START Extracted entries
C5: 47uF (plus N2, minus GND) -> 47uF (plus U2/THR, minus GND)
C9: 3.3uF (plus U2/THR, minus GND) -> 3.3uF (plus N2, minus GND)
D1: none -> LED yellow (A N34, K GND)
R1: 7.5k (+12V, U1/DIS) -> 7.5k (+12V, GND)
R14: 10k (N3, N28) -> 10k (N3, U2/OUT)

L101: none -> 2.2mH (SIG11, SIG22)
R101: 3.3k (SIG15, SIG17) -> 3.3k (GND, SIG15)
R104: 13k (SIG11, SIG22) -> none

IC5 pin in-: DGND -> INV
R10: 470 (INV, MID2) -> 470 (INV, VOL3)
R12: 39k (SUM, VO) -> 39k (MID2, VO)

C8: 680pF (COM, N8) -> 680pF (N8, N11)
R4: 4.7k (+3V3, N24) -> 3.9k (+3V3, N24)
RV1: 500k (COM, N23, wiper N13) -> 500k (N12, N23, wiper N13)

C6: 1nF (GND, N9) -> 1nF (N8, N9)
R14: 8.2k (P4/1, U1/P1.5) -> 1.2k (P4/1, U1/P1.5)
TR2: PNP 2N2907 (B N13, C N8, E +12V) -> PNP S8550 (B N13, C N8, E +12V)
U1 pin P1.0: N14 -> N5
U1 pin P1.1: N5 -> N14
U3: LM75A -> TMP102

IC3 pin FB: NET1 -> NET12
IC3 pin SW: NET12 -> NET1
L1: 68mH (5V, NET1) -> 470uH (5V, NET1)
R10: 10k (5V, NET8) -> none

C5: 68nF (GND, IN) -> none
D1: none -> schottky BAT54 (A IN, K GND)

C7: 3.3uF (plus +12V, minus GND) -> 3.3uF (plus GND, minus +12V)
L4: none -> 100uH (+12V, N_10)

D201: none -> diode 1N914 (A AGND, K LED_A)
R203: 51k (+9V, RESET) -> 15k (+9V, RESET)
END Extracted entries
[Exercise description]
Your answer should be exactly the lines of the material above, starting at the one that holds "L4: none -> 100uH (+12V, N_10)" and ending with the last.

[Response to this task]
L4: none -> 100uH (+12V, N_10)

D201: none -> diode 1N914 (A AGND, K LED_A)
R203: 51k (+9V, RESET) -> 15k (+9V, RESET)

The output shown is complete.